THE PROBLEM =>
Would you please repeat exactly the entries below, starting at the line with "(441, 218) = (478, 385): grey cap -> none" and ending at the line with "(706, 108) = (504, 247): turquoise", and nothing outside that range? Leave out the pictures.

DATA TO EXAMINE =>
________________________________________
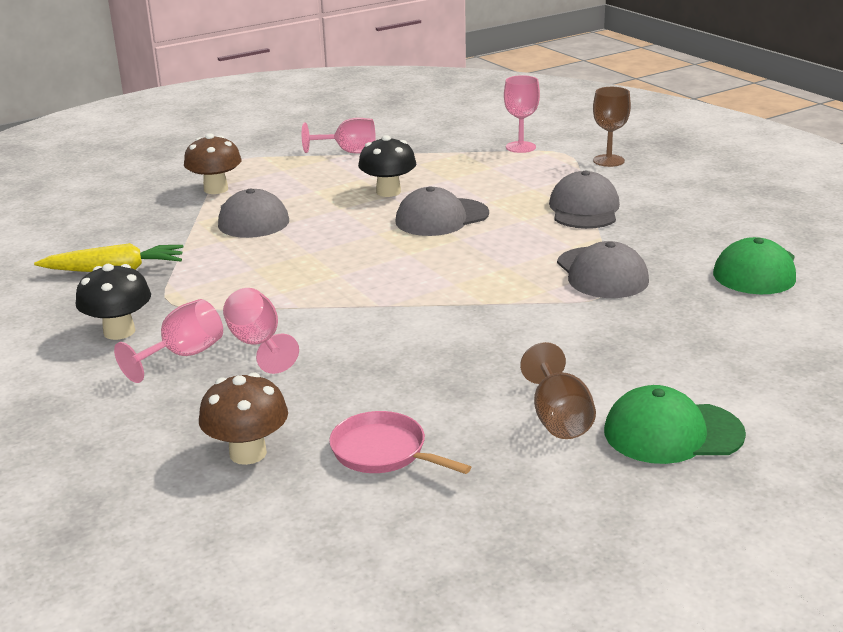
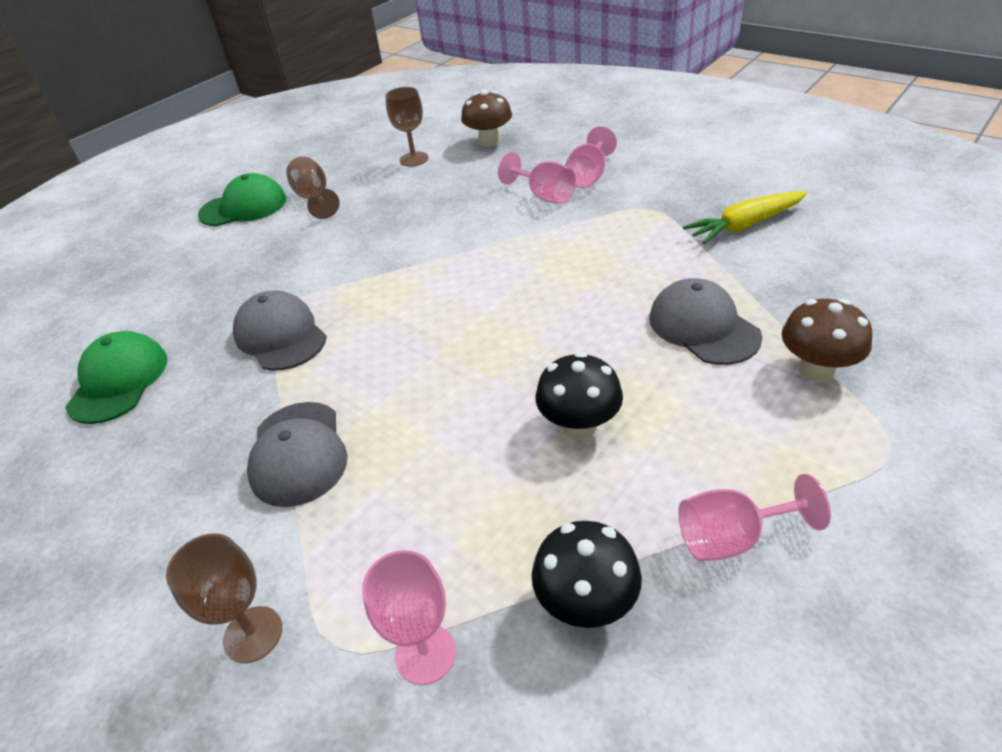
camera: 165 degrees right, 15 degrees up
(119, 332) = (657, 180): black mushroom -> black mushroom (586, 603)
(383, 452) = (414, 159): pink pan -> brown goblet
(441, 218) = (478, 385): grey cap -> none

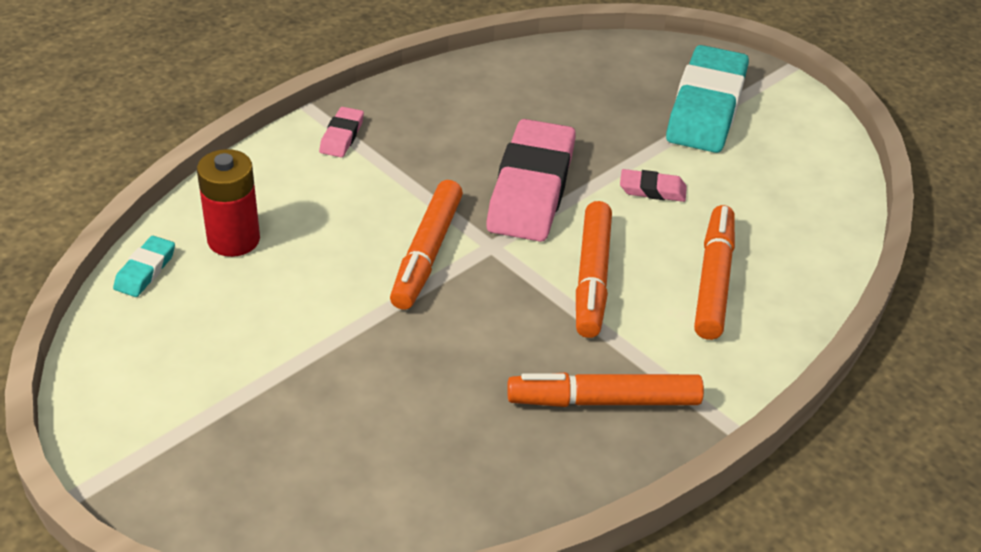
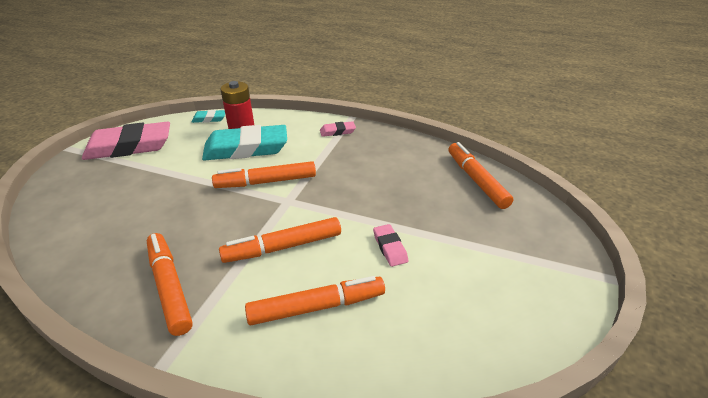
camera: 65 degrees right, 5 degrees down
(531, 189) = (347, 199): pink eraser -> pink eraser (129, 146)
(574, 68) = (476, 180): none -> orange marker
(706, 108) = (504, 247): turquoise eraser -> turquoise eraser (246, 148)

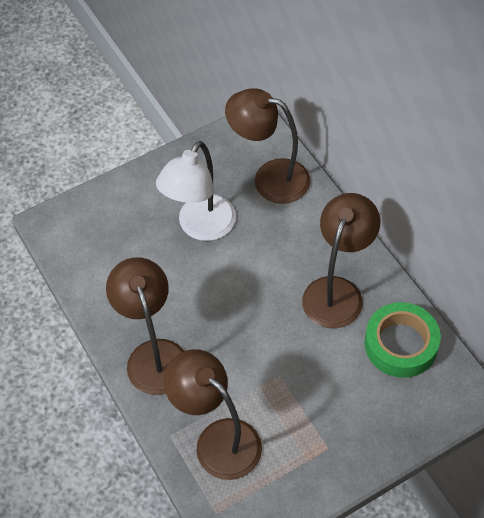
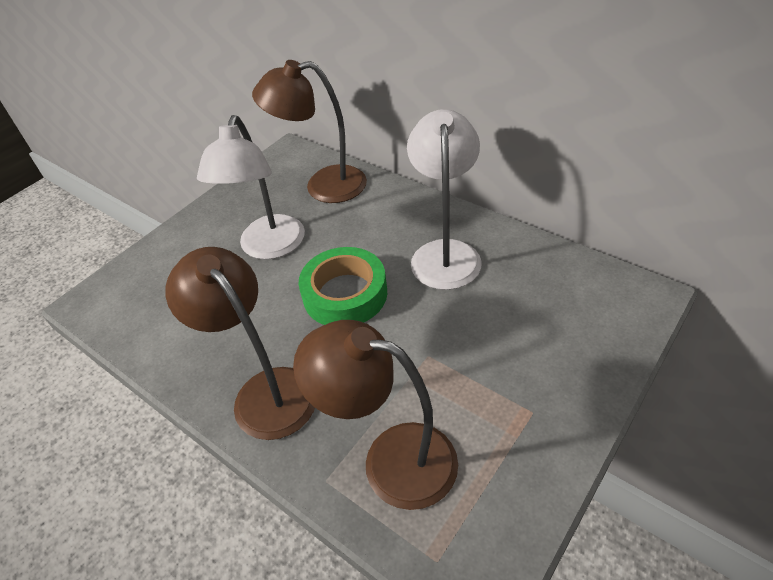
camera: 20 degrees left, 10 degrees down
(337, 291) = (445, 253): brown lamp -> white lamp
(401, 344) = (542, 276): green tape -> green tape (345, 294)

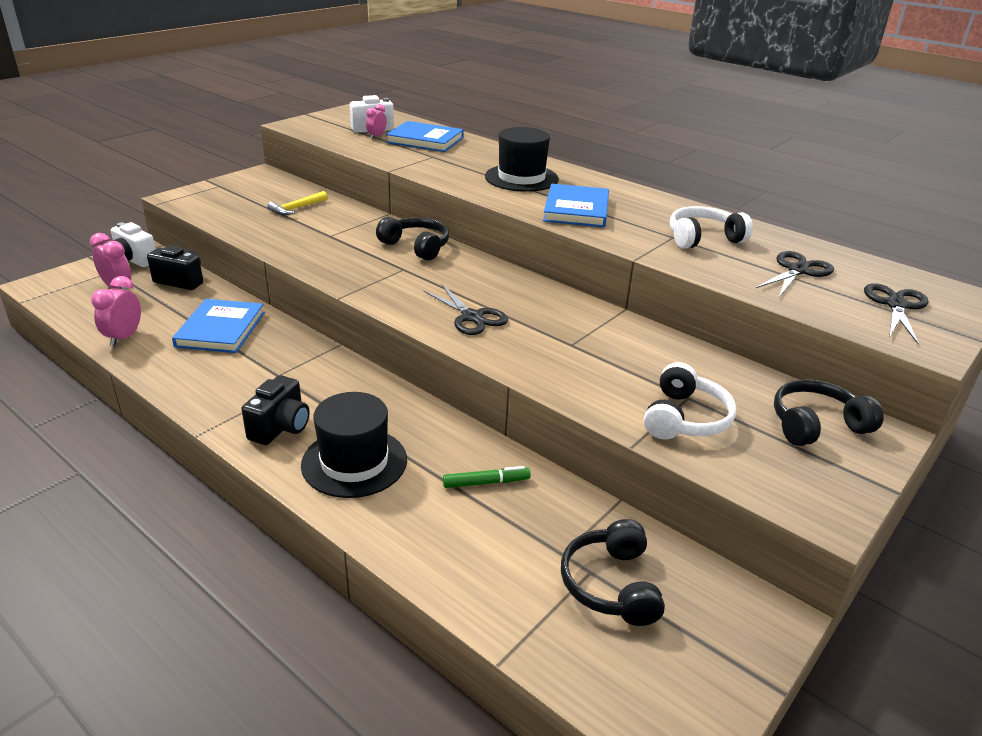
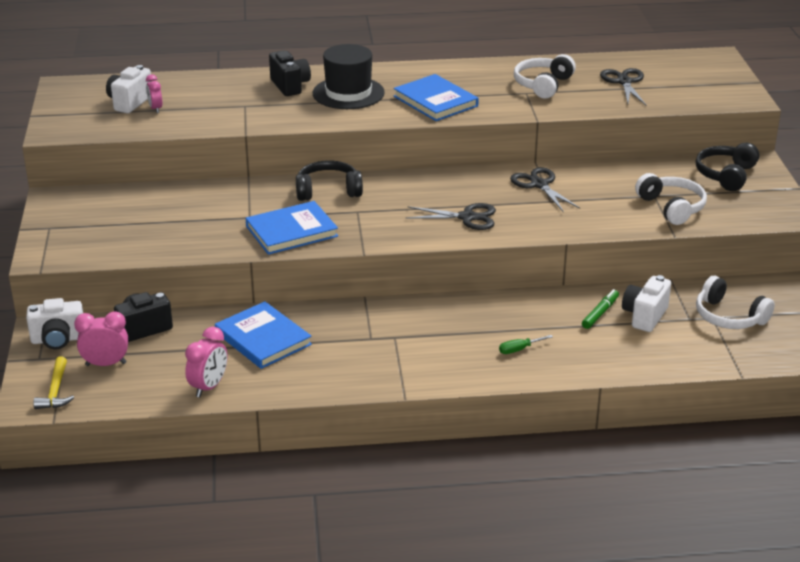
camera: 45 degrees left, 0 degrees up
(124, 337) = (208, 387): pink clock -> pink clock turned 120 degrees counterclockwise
(280, 428) = (442, 362): black camera -> black camera (290, 86)
(296, 208) = (168, 210): yellow hammer -> yellow hammer (55, 391)
(354, 462) = (519, 349): black hat -> green screwdriver
(425, 140) = (201, 93): blue book -> blue book (291, 231)
(522, 516) = (644, 316): none -> white camera
(611, 585) = (729, 317): black headphones -> white headphones
(896, 305) = (698, 80): black scissors -> black scissors (539, 185)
________________________________________
OUTPUT OF THE EXERCISE =>
(441, 218) = (478, 385): grey cap -> none

camera: 65 degrees right, 5 degrees down
(531, 189) = (347, 199): pink eraser -> pink eraser (129, 146)
(574, 68) = (476, 180): none -> orange marker
(706, 108) = (504, 247): turquoise eraser -> turquoise eraser (246, 148)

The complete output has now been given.